### [Problem to work on]
What should come back is the data below, word for word, minus any picture.

○ ○ ○

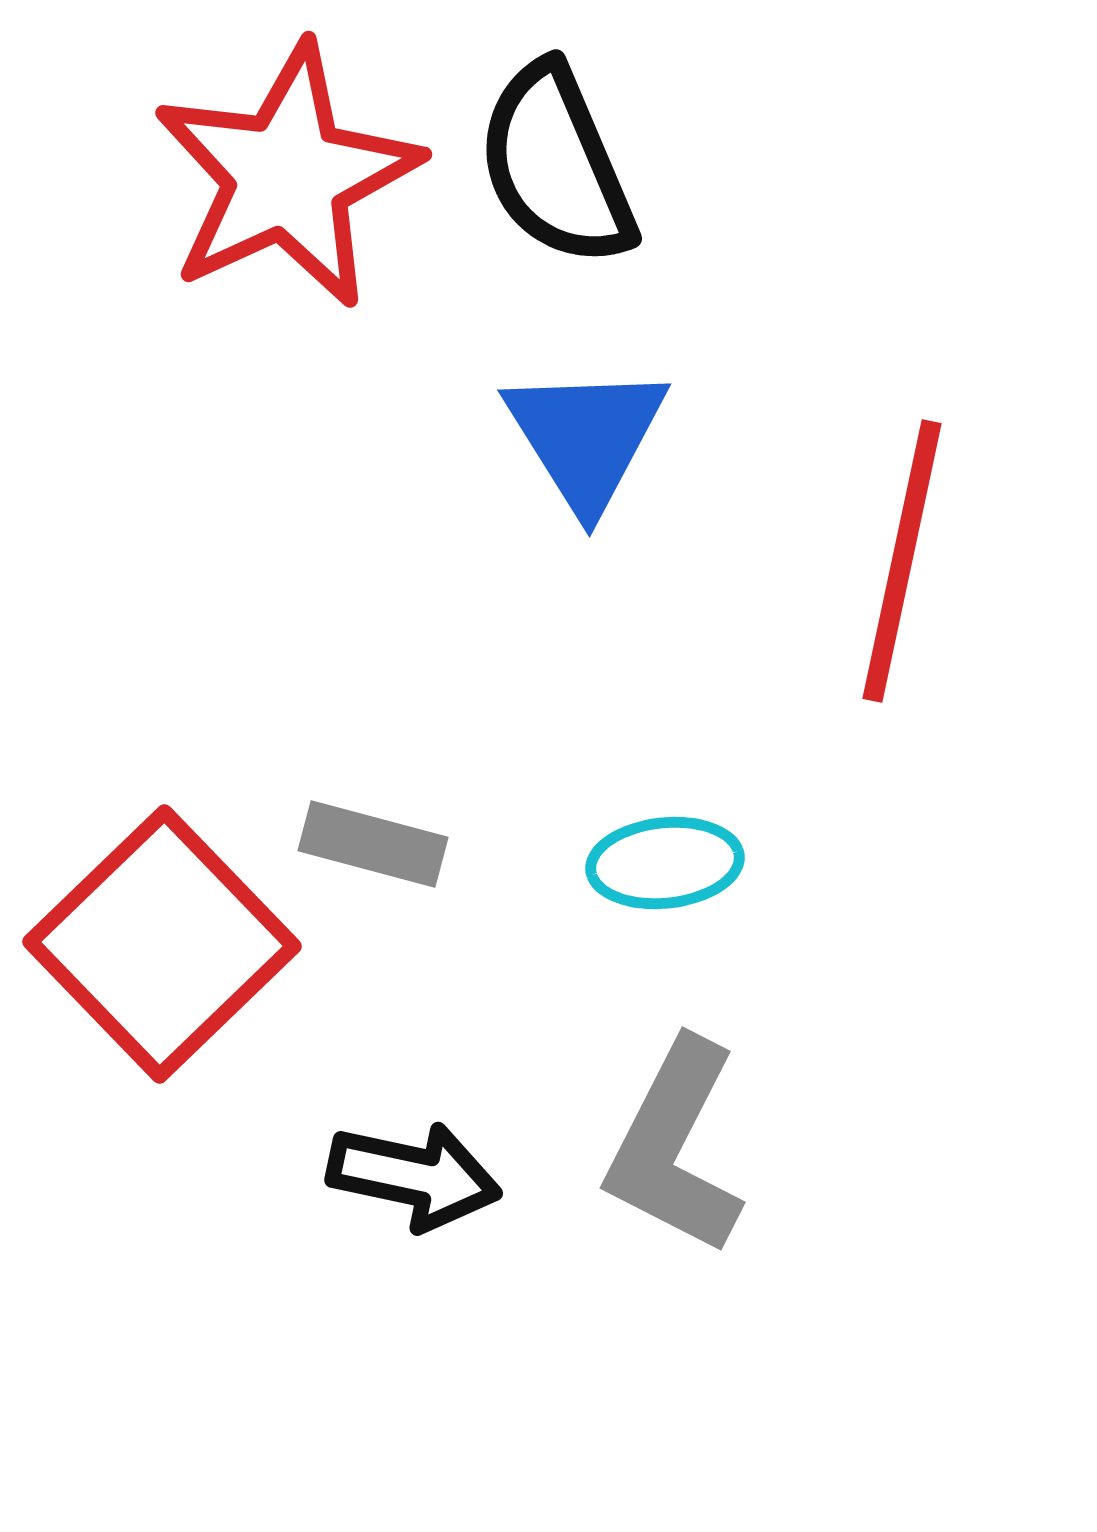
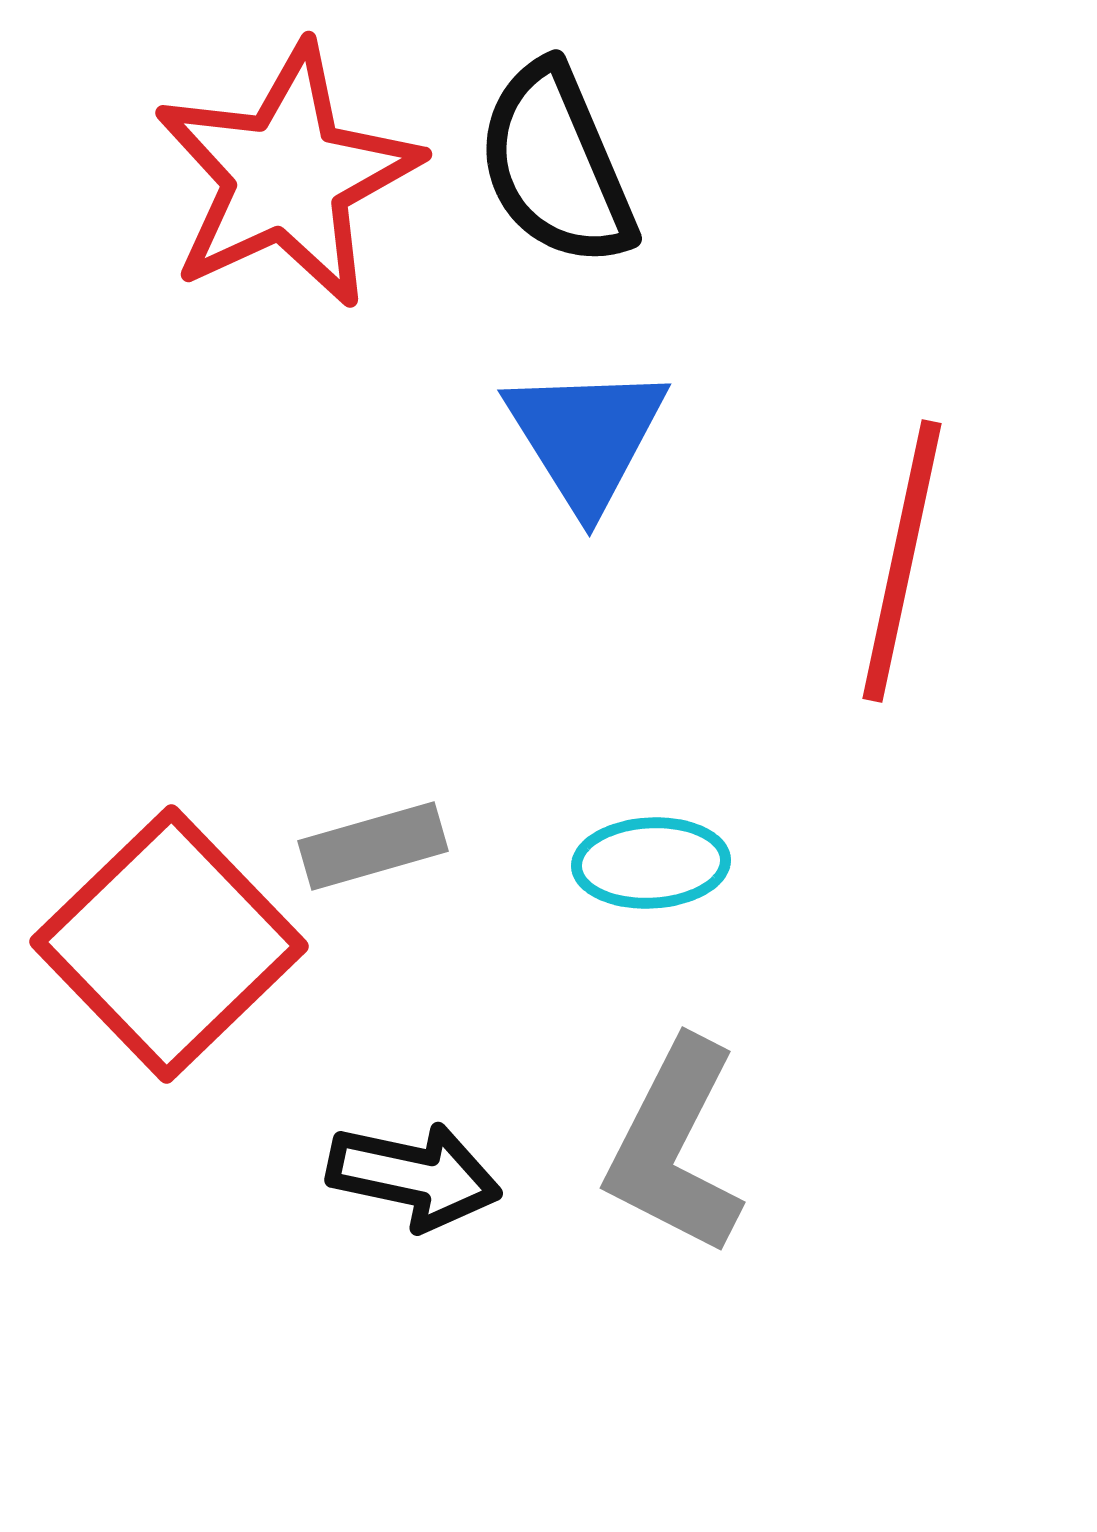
gray rectangle: moved 2 px down; rotated 31 degrees counterclockwise
cyan ellipse: moved 14 px left; rotated 3 degrees clockwise
red square: moved 7 px right
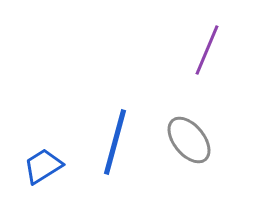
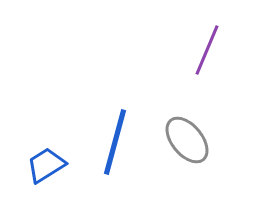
gray ellipse: moved 2 px left
blue trapezoid: moved 3 px right, 1 px up
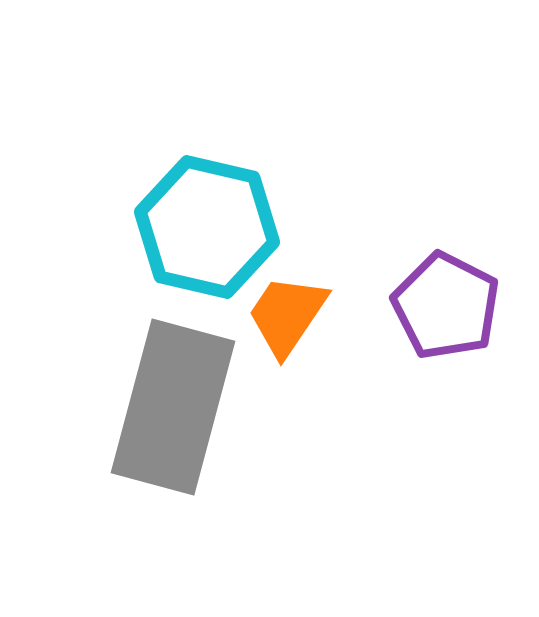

○ ○ ○

### [Exercise result]
gray rectangle: moved 2 px down; rotated 31 degrees counterclockwise
cyan ellipse: moved 14 px left; rotated 3 degrees clockwise
red square: moved 7 px right
gray ellipse: moved 2 px left
blue trapezoid: moved 3 px right, 1 px up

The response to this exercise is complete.